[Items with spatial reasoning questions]
* Start *
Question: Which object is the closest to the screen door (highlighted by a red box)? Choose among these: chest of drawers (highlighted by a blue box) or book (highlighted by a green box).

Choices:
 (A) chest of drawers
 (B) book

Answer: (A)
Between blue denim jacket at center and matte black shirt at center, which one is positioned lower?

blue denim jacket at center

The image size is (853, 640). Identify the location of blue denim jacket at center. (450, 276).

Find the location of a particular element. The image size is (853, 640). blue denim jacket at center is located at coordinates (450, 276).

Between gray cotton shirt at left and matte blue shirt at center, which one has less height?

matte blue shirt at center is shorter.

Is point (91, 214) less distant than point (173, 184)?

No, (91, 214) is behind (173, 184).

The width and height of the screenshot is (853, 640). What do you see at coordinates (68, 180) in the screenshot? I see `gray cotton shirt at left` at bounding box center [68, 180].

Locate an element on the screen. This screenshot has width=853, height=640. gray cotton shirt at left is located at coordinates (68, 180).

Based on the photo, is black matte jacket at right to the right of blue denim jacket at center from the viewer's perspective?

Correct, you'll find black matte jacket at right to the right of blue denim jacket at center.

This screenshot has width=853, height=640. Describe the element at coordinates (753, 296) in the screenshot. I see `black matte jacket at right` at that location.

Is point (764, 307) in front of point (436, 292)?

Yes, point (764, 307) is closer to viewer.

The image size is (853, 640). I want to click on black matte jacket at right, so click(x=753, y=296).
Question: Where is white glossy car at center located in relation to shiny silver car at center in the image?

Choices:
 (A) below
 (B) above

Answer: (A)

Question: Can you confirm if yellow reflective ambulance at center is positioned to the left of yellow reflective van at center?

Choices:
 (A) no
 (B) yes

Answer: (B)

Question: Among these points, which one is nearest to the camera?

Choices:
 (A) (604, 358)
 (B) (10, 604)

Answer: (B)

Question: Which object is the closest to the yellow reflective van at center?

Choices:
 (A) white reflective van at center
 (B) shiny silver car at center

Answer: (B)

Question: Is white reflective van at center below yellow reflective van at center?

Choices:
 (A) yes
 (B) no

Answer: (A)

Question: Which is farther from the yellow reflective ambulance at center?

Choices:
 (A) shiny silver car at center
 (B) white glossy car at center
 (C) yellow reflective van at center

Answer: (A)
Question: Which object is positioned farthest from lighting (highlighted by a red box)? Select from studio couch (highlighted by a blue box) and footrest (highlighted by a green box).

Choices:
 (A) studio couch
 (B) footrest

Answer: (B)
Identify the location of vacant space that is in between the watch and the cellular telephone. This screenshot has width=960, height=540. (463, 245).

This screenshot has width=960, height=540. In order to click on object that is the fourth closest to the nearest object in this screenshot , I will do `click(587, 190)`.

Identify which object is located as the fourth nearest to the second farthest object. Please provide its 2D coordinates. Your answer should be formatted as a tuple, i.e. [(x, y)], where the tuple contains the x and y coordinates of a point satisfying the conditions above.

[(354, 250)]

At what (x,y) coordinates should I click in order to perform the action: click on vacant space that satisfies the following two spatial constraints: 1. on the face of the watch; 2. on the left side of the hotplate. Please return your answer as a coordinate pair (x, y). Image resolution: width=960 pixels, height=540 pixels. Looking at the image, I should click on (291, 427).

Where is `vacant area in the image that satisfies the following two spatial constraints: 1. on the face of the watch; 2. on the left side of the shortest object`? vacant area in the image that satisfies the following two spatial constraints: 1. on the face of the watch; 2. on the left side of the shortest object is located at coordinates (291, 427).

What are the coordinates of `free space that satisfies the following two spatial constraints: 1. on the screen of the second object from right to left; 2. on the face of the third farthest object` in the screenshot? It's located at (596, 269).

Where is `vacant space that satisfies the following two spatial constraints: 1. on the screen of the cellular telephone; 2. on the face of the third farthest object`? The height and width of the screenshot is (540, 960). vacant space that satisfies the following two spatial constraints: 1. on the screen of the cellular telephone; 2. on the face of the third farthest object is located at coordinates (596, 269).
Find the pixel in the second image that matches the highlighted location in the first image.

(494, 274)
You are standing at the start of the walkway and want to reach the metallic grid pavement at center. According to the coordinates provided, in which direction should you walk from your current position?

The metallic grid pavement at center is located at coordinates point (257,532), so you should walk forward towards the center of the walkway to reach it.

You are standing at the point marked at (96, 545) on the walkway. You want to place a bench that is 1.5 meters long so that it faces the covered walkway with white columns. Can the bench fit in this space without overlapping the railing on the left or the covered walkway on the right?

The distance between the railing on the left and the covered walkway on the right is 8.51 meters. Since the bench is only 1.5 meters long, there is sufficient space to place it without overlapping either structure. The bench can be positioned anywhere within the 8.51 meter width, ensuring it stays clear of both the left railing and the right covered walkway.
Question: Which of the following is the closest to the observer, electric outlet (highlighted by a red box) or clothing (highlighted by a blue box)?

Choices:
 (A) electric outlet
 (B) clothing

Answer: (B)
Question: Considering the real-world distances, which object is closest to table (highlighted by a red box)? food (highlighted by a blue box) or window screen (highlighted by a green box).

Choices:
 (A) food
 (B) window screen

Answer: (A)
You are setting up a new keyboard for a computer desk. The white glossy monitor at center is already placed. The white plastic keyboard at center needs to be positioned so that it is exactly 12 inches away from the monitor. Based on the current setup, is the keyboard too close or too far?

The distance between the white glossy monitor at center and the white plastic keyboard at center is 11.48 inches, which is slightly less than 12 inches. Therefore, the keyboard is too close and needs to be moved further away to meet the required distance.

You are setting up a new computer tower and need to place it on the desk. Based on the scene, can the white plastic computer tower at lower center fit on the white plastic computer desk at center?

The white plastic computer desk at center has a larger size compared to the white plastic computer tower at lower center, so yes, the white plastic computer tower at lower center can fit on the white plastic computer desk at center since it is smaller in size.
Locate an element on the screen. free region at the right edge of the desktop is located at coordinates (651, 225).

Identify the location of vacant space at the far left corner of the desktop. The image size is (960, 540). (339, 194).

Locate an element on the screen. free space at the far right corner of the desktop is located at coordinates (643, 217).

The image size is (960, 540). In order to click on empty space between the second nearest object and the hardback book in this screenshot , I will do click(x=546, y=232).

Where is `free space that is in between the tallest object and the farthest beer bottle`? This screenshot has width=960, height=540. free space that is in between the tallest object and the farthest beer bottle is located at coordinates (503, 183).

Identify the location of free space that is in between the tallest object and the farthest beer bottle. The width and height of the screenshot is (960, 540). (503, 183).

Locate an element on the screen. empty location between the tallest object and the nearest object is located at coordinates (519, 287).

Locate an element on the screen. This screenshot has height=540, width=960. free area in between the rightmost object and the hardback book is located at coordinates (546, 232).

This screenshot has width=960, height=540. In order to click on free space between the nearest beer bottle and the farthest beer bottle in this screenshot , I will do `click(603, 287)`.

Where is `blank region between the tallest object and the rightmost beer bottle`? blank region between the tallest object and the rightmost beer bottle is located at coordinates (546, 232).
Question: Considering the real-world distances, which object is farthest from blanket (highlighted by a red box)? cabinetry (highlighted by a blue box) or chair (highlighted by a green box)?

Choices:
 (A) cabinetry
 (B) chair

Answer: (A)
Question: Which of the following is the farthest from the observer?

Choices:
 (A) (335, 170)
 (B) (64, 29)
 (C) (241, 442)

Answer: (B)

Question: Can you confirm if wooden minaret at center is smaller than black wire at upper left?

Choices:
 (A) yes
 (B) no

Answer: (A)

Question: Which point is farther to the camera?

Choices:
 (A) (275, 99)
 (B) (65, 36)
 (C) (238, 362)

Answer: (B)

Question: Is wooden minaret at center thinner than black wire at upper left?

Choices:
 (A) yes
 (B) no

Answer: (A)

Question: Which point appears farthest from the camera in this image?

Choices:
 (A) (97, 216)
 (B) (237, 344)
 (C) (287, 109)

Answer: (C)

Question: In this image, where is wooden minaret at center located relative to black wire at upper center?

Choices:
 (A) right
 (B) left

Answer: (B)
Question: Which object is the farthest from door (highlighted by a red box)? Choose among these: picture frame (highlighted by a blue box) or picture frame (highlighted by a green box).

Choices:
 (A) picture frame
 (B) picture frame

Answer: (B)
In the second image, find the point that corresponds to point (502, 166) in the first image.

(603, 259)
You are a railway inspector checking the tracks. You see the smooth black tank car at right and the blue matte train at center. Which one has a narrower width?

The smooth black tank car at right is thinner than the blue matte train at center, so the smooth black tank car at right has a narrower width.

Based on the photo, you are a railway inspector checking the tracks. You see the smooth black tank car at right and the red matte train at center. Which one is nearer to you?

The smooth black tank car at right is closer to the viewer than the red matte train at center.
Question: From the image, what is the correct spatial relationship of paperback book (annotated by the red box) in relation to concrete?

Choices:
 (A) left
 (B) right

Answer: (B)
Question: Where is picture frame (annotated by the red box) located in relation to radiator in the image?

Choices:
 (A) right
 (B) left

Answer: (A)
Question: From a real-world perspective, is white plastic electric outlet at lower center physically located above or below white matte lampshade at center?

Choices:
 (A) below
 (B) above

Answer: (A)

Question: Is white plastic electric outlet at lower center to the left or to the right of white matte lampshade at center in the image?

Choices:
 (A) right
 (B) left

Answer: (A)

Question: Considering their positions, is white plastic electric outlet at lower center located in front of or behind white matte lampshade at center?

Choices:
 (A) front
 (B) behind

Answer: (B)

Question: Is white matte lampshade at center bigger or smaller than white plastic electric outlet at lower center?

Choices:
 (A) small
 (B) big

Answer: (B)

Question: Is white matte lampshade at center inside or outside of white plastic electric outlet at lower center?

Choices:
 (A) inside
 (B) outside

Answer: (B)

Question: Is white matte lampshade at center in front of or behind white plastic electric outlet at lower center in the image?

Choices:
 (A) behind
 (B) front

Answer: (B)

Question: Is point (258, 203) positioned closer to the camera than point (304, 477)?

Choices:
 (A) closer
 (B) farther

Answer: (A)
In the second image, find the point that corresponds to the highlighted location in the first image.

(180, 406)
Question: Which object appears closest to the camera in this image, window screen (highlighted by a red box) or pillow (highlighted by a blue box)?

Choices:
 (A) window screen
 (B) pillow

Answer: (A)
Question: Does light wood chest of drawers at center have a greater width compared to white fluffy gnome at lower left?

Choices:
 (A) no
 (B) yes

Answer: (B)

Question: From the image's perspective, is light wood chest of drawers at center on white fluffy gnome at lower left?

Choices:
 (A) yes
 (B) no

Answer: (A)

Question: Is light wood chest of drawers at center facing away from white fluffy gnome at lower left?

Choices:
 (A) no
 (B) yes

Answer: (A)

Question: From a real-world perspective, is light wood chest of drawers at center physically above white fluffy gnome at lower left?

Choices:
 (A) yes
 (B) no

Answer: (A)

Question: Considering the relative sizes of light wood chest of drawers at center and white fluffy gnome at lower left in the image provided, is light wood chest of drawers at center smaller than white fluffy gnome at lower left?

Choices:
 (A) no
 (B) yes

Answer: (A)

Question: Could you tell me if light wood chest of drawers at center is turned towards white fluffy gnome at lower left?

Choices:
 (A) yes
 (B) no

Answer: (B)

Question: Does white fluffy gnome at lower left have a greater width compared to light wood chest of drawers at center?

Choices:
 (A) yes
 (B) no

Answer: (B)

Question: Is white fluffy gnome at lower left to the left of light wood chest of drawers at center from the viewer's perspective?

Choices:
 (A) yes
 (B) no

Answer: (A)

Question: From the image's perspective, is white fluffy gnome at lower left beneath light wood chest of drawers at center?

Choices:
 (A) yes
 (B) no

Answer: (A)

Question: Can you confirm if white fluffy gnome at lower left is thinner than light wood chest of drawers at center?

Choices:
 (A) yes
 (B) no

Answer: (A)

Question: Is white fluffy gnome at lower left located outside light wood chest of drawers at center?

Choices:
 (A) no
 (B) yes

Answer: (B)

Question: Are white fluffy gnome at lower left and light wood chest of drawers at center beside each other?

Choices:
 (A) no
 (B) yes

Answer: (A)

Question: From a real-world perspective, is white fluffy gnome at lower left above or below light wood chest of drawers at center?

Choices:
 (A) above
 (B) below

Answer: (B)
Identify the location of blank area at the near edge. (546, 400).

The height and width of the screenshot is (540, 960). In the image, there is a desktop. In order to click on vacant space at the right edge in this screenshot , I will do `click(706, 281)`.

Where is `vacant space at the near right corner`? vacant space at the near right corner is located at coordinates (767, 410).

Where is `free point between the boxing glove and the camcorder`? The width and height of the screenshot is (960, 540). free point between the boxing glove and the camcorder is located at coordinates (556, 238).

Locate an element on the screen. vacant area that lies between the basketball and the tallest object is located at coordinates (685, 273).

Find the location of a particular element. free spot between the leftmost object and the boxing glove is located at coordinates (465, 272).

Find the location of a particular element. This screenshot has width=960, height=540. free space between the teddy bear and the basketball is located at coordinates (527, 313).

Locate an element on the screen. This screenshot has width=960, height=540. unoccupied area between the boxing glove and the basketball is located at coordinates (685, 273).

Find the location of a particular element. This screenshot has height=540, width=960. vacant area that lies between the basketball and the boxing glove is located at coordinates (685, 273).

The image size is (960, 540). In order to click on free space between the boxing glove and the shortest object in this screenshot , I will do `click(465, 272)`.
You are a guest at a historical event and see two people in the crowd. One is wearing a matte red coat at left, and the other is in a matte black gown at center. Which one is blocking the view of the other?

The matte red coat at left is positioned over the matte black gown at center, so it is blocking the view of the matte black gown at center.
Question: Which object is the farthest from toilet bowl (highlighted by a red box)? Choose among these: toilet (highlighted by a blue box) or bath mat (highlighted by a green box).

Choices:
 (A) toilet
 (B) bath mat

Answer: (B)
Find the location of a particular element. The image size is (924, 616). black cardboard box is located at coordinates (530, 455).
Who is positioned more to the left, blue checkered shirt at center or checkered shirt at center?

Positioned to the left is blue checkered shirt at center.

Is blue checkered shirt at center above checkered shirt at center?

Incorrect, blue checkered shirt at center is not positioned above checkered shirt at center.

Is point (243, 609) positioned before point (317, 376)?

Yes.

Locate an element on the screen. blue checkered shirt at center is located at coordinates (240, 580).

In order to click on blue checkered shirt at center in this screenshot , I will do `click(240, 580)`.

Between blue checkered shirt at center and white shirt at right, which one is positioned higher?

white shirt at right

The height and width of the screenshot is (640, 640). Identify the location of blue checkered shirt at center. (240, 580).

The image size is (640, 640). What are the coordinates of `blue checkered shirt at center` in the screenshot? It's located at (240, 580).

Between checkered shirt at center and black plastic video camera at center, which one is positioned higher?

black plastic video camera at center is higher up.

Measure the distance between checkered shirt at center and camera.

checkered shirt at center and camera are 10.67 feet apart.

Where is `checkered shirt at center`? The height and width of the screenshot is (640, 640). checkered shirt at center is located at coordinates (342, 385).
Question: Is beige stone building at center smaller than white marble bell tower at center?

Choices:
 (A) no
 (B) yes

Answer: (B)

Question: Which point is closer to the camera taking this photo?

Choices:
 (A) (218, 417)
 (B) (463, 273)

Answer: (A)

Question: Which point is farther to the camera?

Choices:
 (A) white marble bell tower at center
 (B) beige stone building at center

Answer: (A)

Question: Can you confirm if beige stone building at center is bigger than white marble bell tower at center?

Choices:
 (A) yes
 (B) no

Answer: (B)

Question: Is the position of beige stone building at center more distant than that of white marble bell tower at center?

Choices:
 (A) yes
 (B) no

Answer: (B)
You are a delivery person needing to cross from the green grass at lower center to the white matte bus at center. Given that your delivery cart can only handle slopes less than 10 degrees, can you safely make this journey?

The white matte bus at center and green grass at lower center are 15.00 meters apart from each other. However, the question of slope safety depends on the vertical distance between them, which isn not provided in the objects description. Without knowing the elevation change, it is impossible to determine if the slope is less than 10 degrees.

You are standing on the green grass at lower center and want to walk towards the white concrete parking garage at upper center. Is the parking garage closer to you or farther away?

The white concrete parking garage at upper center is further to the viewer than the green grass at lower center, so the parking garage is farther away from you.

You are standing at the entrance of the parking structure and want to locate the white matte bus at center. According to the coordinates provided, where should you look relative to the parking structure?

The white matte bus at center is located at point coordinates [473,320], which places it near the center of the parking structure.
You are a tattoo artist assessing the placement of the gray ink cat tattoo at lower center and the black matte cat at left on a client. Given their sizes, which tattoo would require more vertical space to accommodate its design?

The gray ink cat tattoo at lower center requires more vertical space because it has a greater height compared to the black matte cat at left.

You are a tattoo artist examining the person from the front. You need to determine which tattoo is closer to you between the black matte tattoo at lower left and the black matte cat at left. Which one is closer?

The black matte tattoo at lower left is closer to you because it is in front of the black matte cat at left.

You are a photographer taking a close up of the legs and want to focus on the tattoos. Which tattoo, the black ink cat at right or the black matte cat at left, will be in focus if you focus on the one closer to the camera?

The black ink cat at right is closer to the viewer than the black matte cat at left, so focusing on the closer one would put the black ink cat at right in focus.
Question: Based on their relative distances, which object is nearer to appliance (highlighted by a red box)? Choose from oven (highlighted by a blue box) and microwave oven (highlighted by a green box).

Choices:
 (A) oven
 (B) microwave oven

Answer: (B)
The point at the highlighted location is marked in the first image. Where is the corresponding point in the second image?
* End *
** TASK GOAL **
Format the part of the items above that opens with the line containing "Question: Considering their" and closes with the line containing "In the second image, find the point that corresponds to the" as a JSON list of strings, one string per line, including both of those lines and leaving out blank lines.

** OUTPUT BELOW **
[
  "Question: Considering their positions, is white plastic electric outlet at lower center located in front of or behind white matte lampshade at center?",
  "Choices:",
  " (A) front",
  " (B) behind",
  "Answer: (B)",
  "Question: Is white matte lampshade at center bigger or smaller than white plastic electric outlet at lower center?",
  "Choices:",
  " (A) small",
  " (B) big",
  "Answer: (B)",
  "Question: Is white matte lampshade at center inside or outside of white plastic electric outlet at lower center?",
  "Choices:",
  " (A) inside",
  " (B) outside",
  "Answer: (B)",
  "Question: Is white matte lampshade at center in front of or behind white plastic electric outlet at lower center in the image?",
  "Choices:",
  " (A) behind",
  " (B) front",
  "Answer: (B)",
  "Question: Is point (258, 203) positioned closer to the camera than point (304, 477)?",
  "Choices:",
  " (A) closer",
  " (B) farther",
  "Answer: (A)",
  "In the second image, find the point that corresponds to the highlighted location in the first image."
]